### Work task
Where the data below begins, start duplicating lines exactly, and finish with the line containing "change=moved; old=grey bowl;"; add nothing else. Leave the pictures out.

(Object state change records)

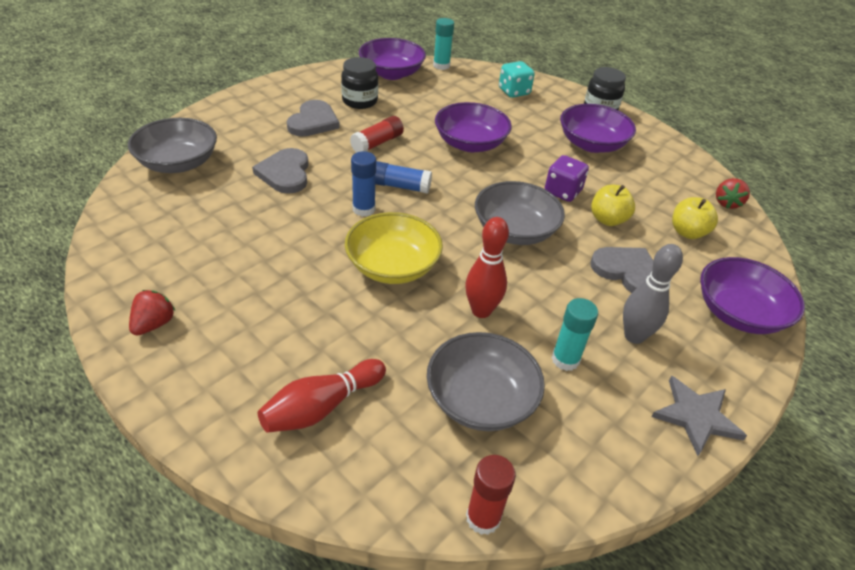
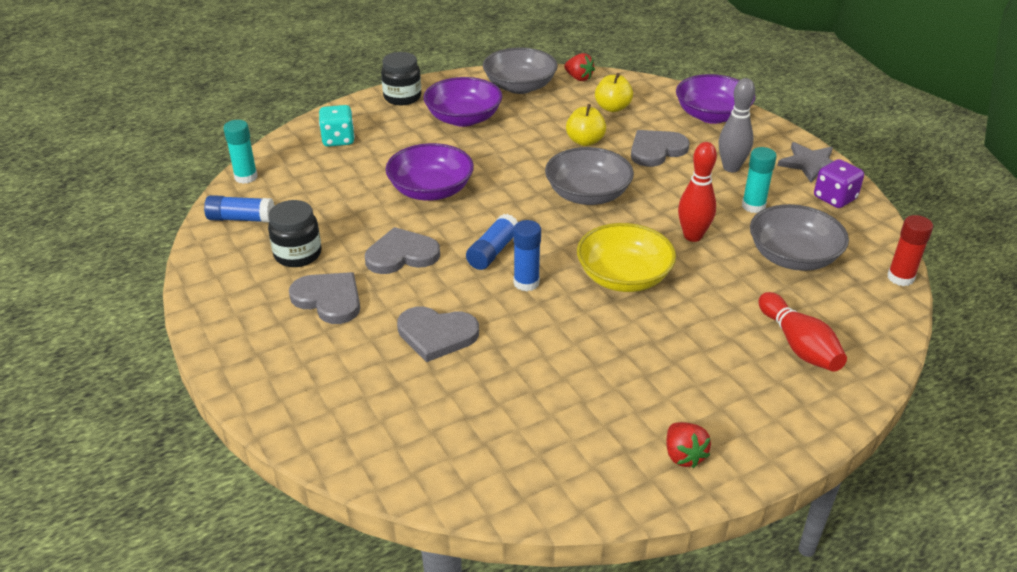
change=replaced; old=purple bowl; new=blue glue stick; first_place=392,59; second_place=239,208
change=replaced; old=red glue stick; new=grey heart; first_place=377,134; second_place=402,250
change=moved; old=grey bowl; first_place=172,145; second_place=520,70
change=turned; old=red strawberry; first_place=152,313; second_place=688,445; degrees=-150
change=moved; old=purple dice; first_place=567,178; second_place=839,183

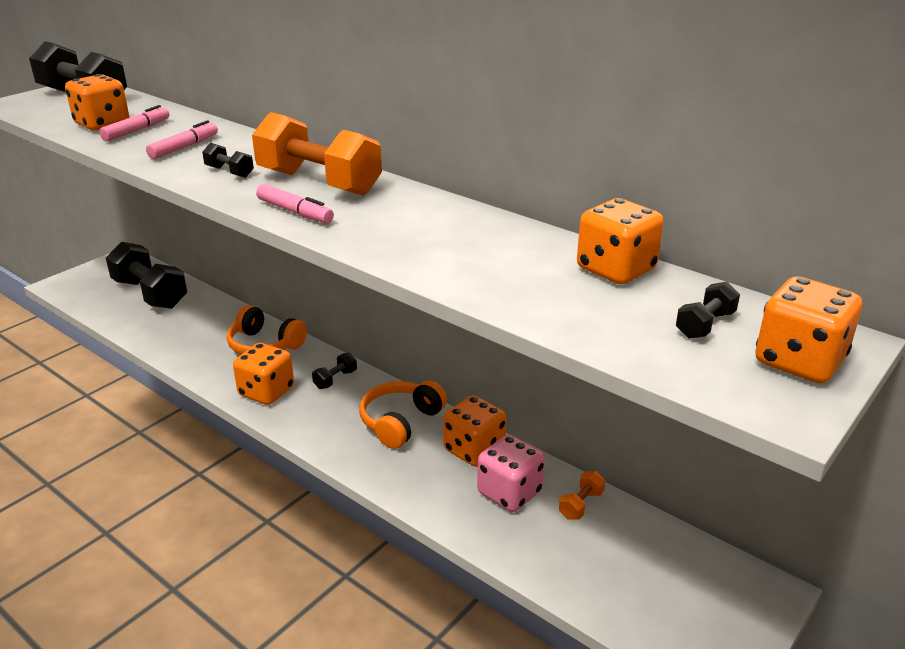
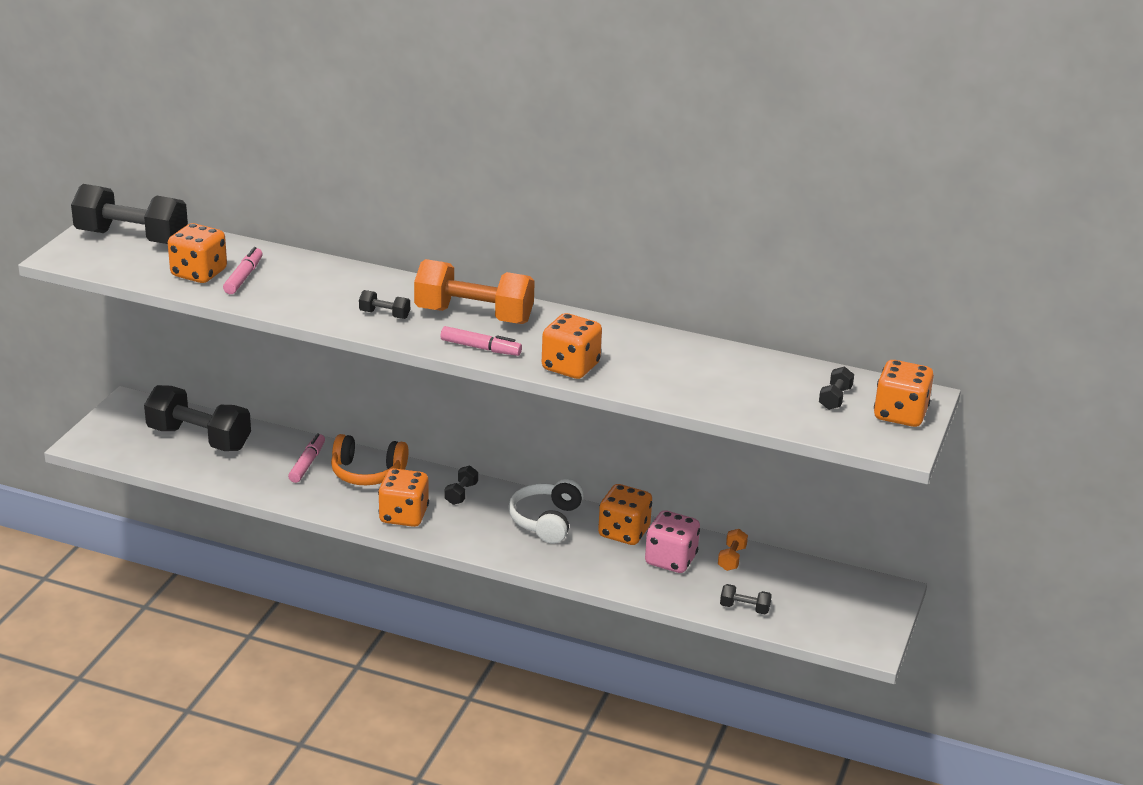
change=moved; old=pink marker; first_place=182,139; second_place=306,458
change=recoloured; old=orange headphones; new=white headphones; first_place=403,414; second_place=546,511
change=moved; old=orange dice; first_place=620,241; second_place=572,346
change=added; new=black dumbbell; second_place=746,599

### Worked solution
change=replaced; old=purple bowl; new=blue glue stick; first_place=392,59; second_place=239,208
change=replaced; old=red glue stick; new=grey heart; first_place=377,134; second_place=402,250
change=moved; old=grey bowl; first_place=172,145; second_place=520,70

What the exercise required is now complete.